### Exercise goal:
The reply should hold only the lines from the one with "(238, 234) = (383, 145): none -> pink cactus" through the end of the data, each given exactly.

### Exercise data:

···

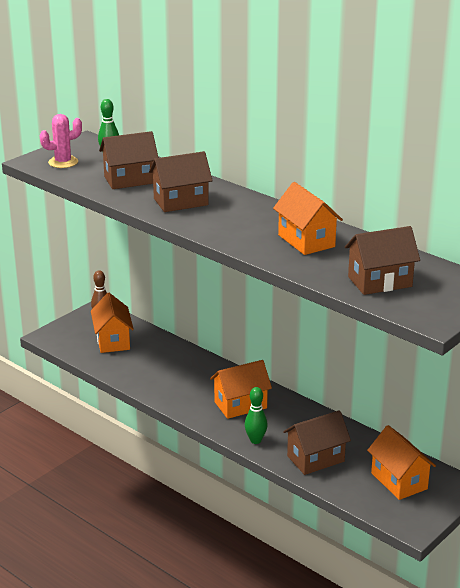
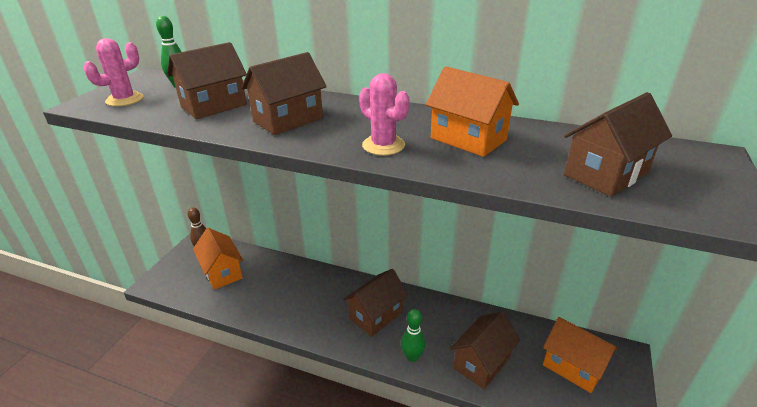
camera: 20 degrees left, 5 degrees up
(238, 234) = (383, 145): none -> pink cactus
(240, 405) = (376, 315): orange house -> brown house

···

### Response box:
(238, 234) = (383, 145): none -> pink cactus
(240, 405) = (376, 315): orange house -> brown house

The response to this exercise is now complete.